Work instruction: Pictures don't belong in the copy; print all the records exactly.

Raw data:
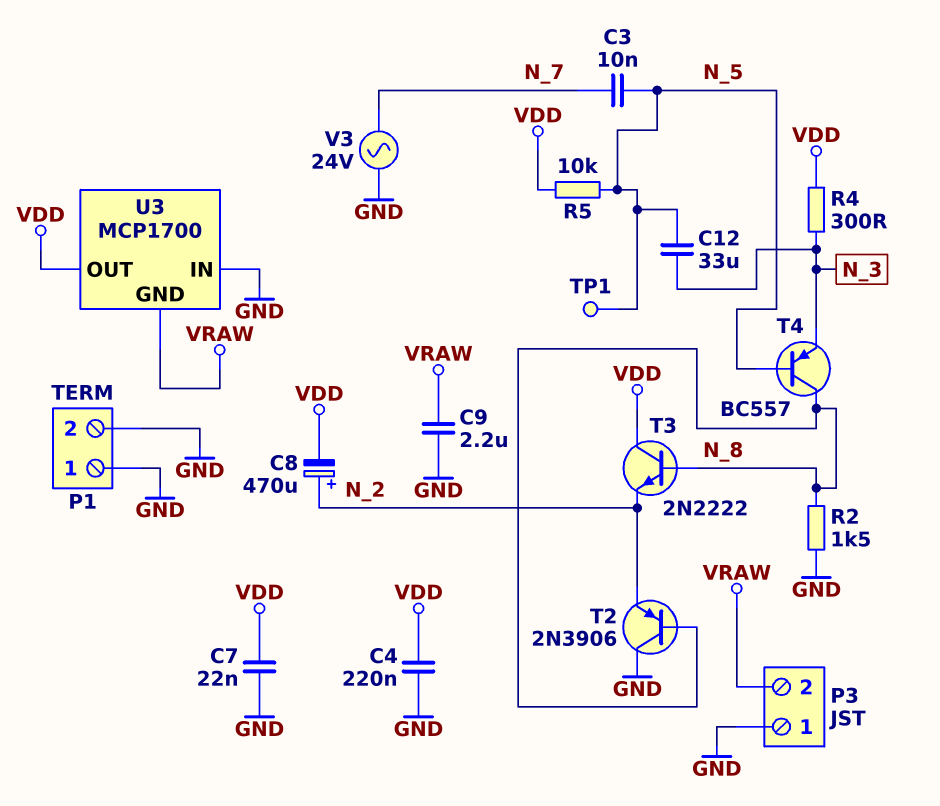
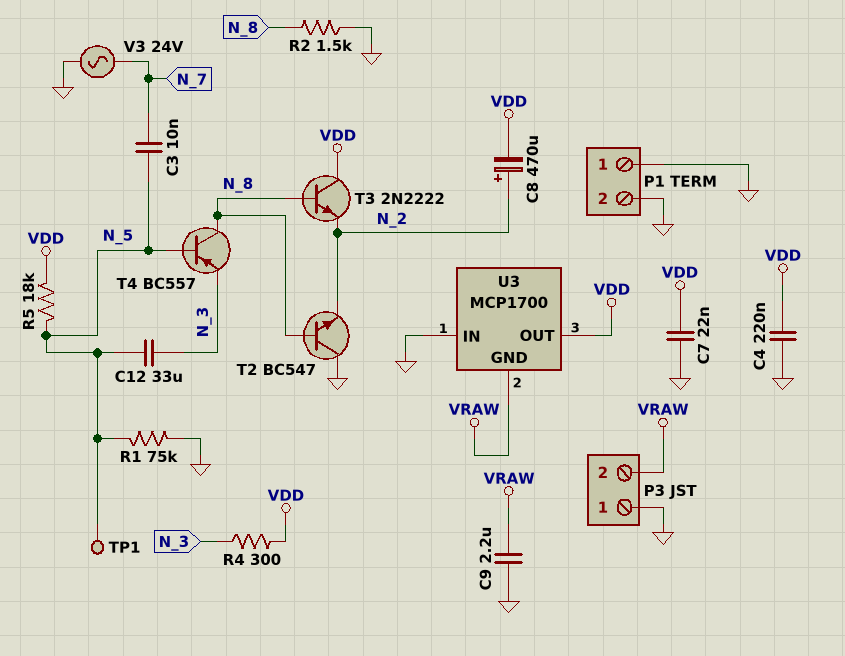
R1: none -> 75k (GND, N_5)
R5: 10k (N_5, VDD) -> 18k (N_5, VDD)
T2: PNP 2N3906 (B N_8, C GND, E N_2) -> NPN BC547 (B N_8, C GND, E N_2)

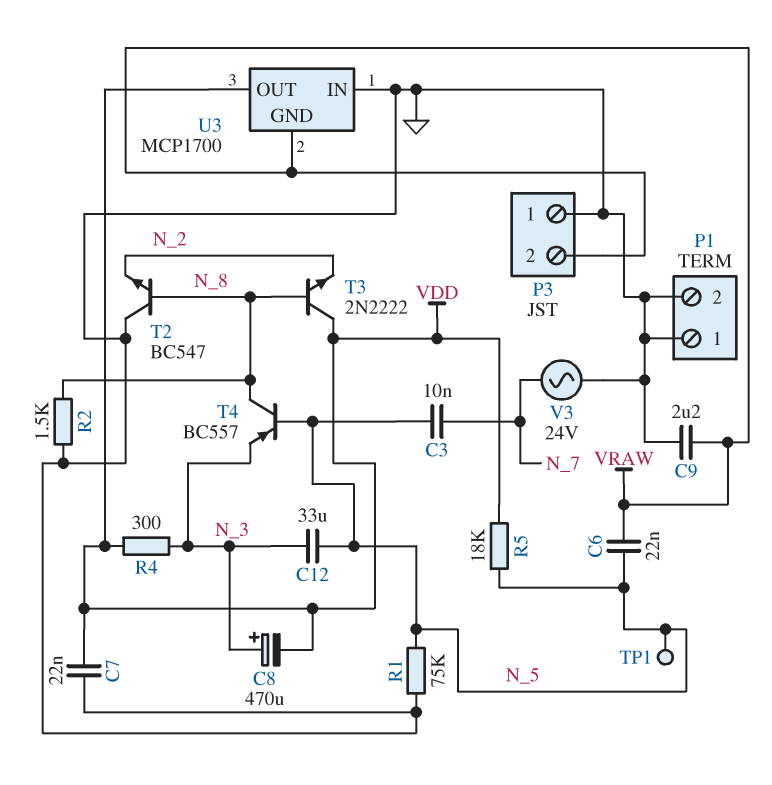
C4: 220nF (GND, VDD) -> none
C6: none -> 22nF (N_5, VRAW)
C8: 470uF (plus N_2, minus VDD) -> 470uF (plus N_3, minus VDD)

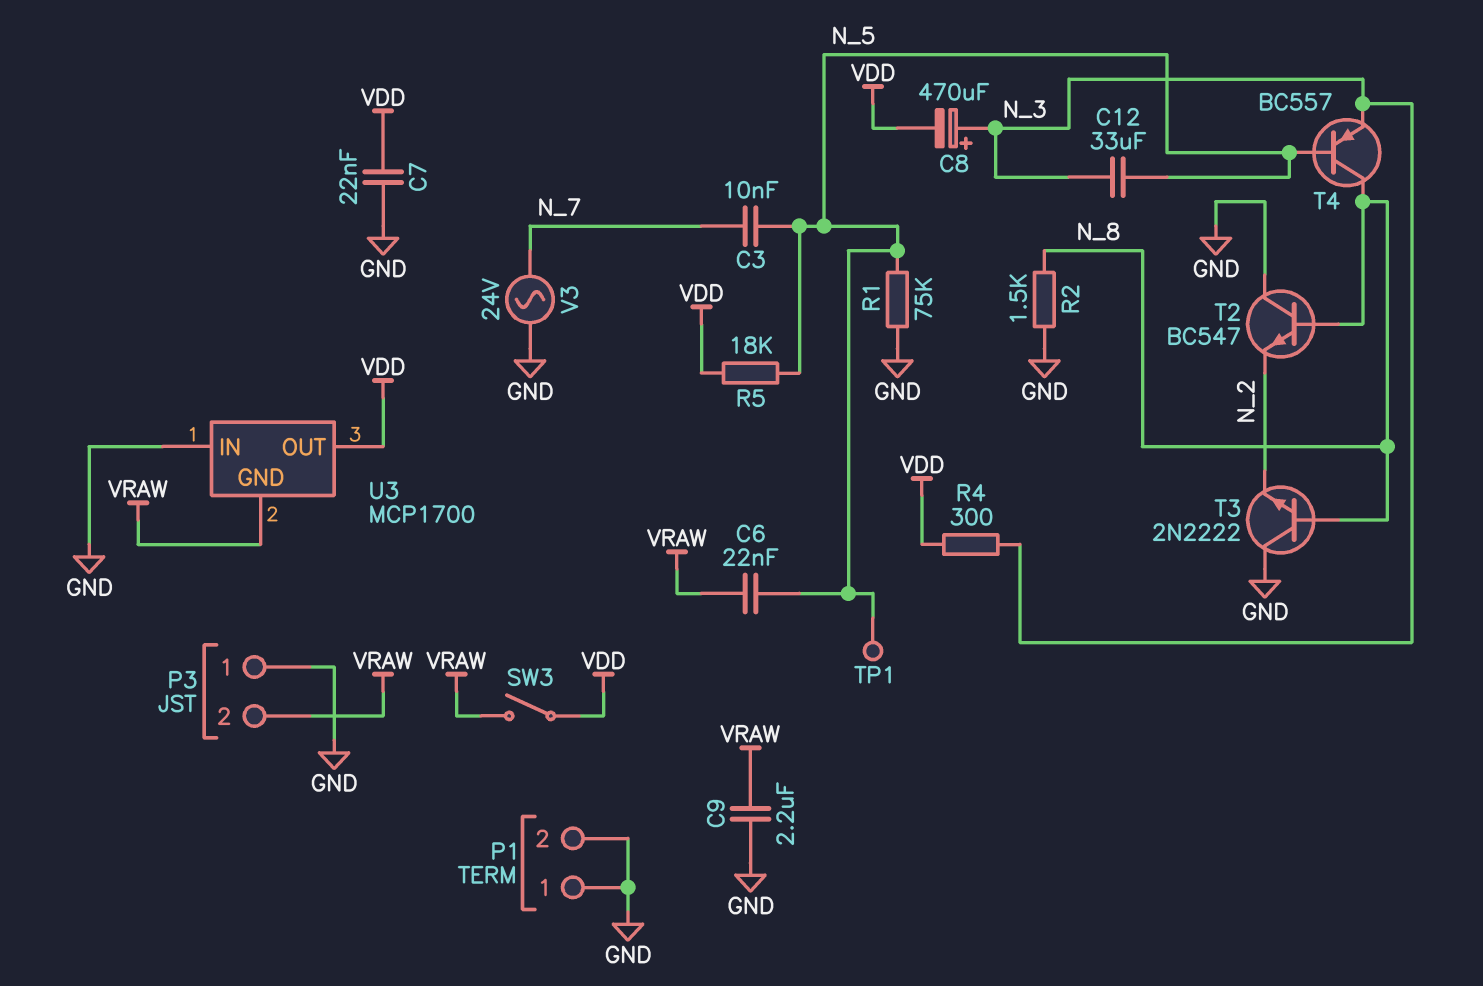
SW3: none -> switch (VDD, VRAW)
T3: NPN 2N2222 (B N_8, C VDD, E N_2) -> NPN 2N2222 (B N_8, C GND, E N_2)

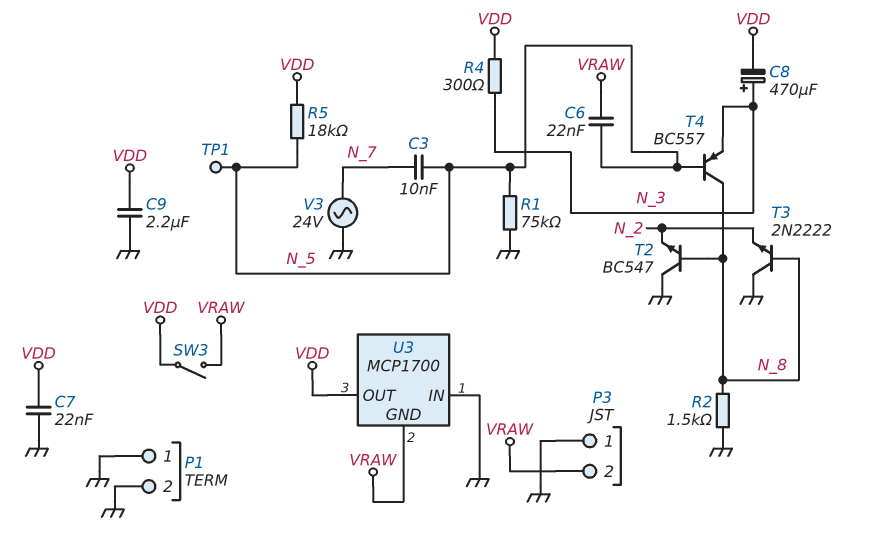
C9: 2.2uF (GND, VRAW) -> 2.2uF (GND, VDD)
C12: 33uF (N_3, N_5) -> none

Task answer:
R1: none -> 75k (GND, N_5)
R5: 10k (N_5, VDD) -> 18k (N_5, VDD)
T2: PNP 2N3906 (B N_8, C GND, E N_2) -> NPN BC547 (B N_8, C GND, E N_2)

C4: 220nF (GND, VDD) -> none
C6: none -> 22nF (N_5, VRAW)
C8: 470uF (plus N_2, minus VDD) -> 470uF (plus N_3, minus VDD)

SW3: none -> switch (VDD, VRAW)
T3: NPN 2N2222 (B N_8, C VDD, E N_2) -> NPN 2N2222 (B N_8, C GND, E N_2)

C9: 2.2uF (GND, VRAW) -> 2.2uF (GND, VDD)
C12: 33uF (N_3, N_5) -> none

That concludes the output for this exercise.